╔══

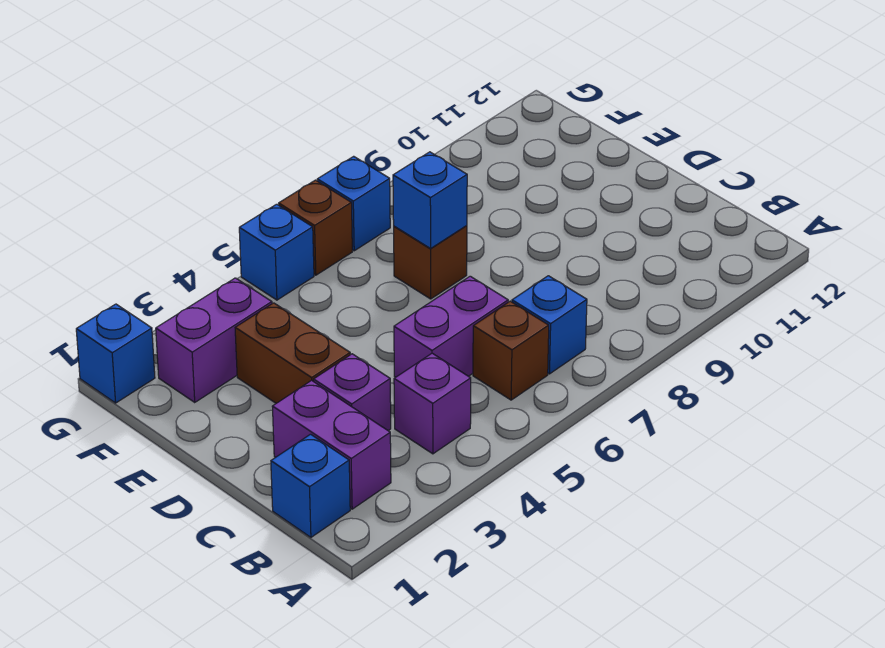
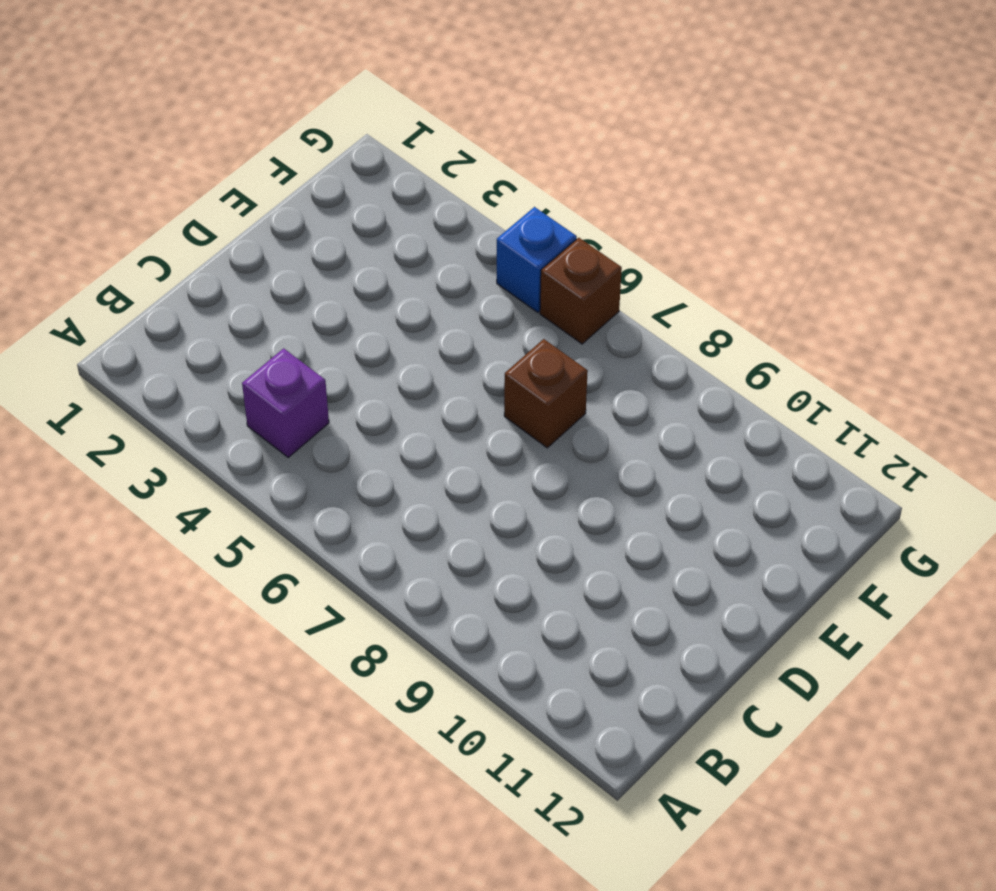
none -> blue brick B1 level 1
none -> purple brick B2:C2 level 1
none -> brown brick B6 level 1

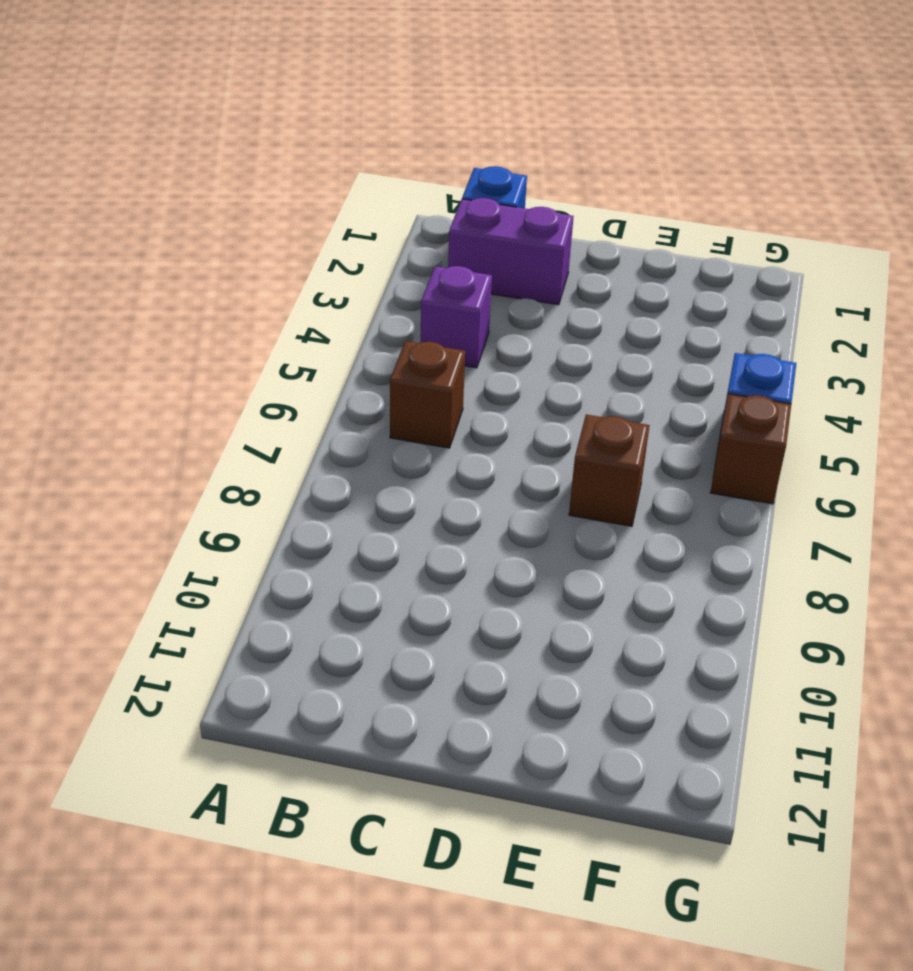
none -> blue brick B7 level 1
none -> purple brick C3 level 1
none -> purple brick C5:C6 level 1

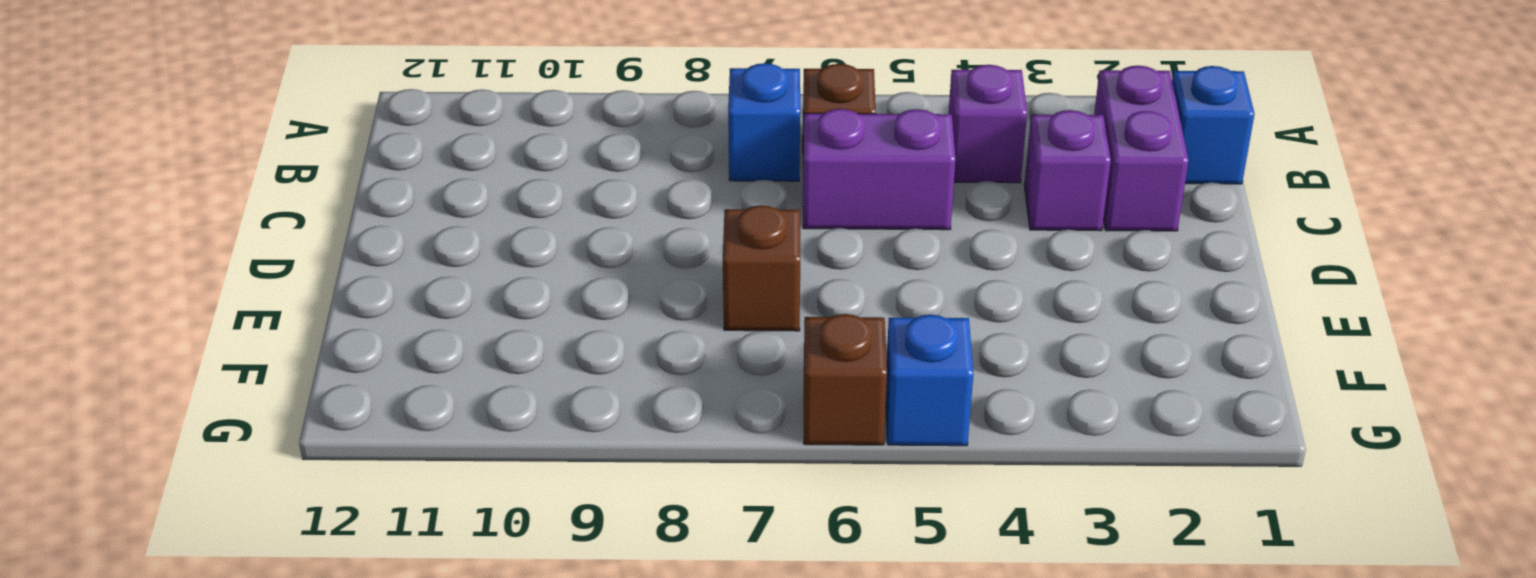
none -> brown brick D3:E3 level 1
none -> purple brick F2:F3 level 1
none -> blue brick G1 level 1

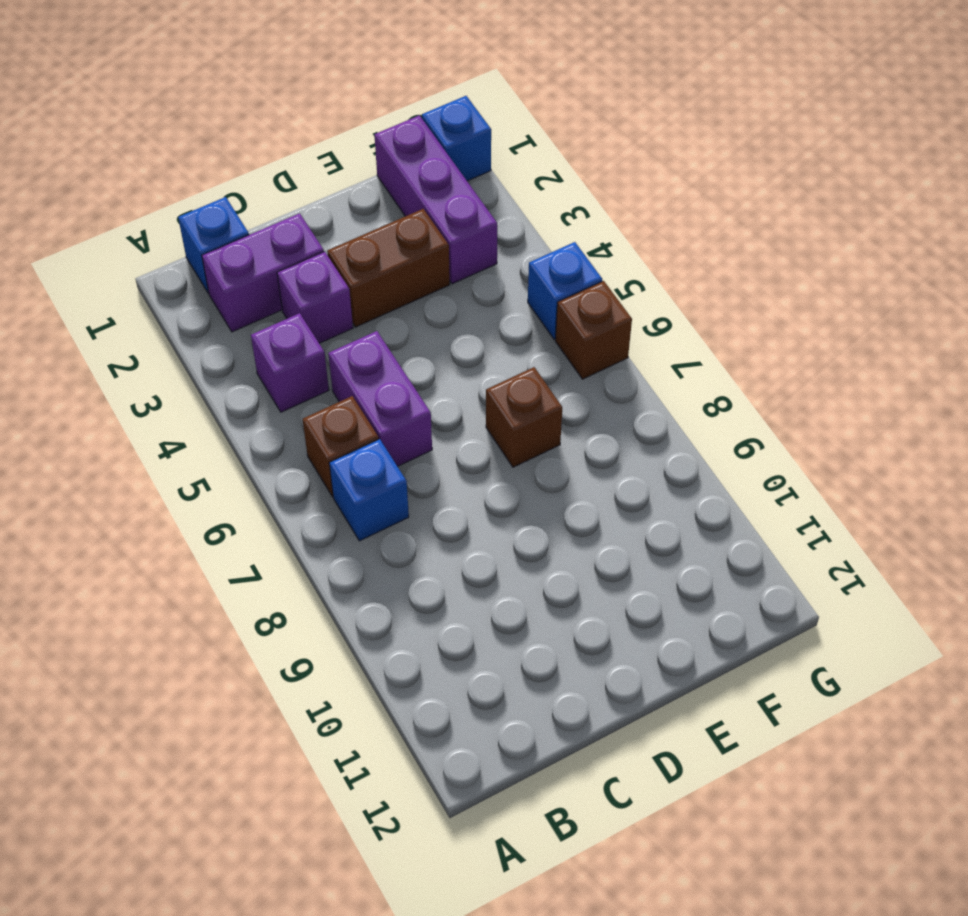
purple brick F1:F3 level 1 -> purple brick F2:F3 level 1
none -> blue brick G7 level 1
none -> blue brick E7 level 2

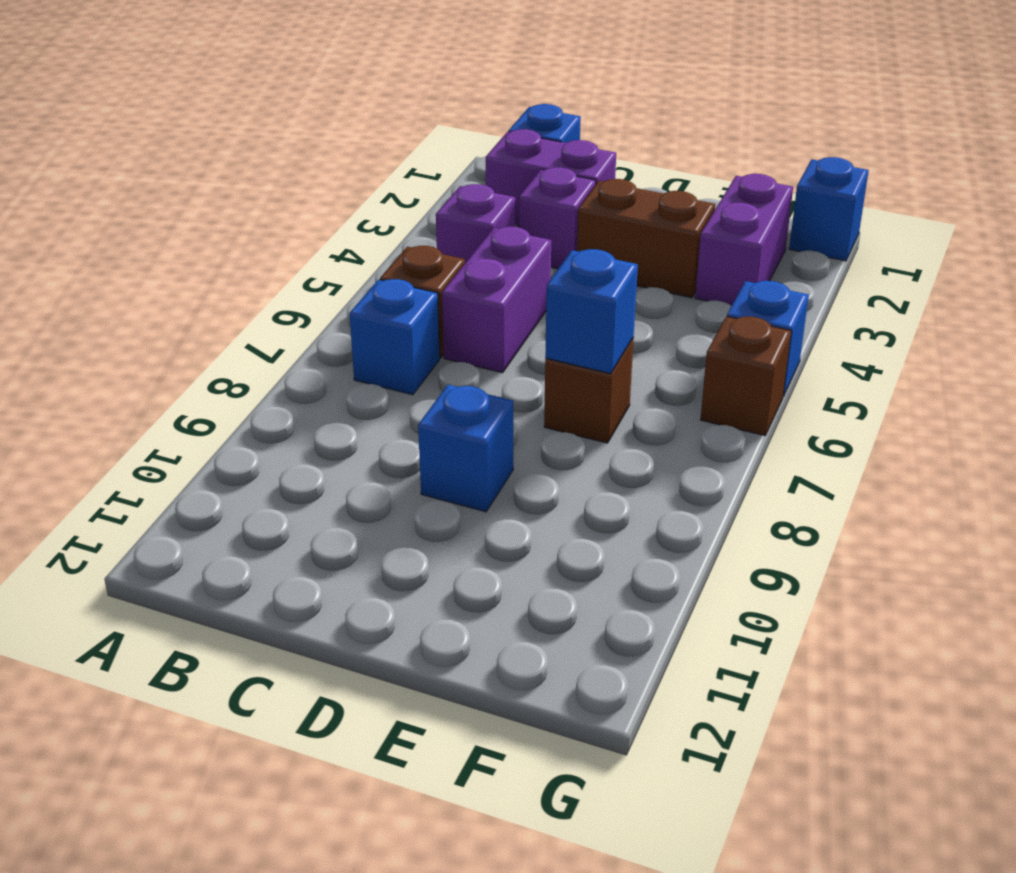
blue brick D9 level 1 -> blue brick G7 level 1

╚══

• WHAT NEEDS TO BE DONE
For each line of the material that contains the word "blue", make a copy.

• COMPLETED TASK
none -> blue brick B1 level 1
none -> blue brick B7 level 1
none -> blue brick G1 level 1
none -> blue brick G7 level 1
none -> blue brick E7 level 2
blue brick D9 level 1 -> blue brick G7 level 1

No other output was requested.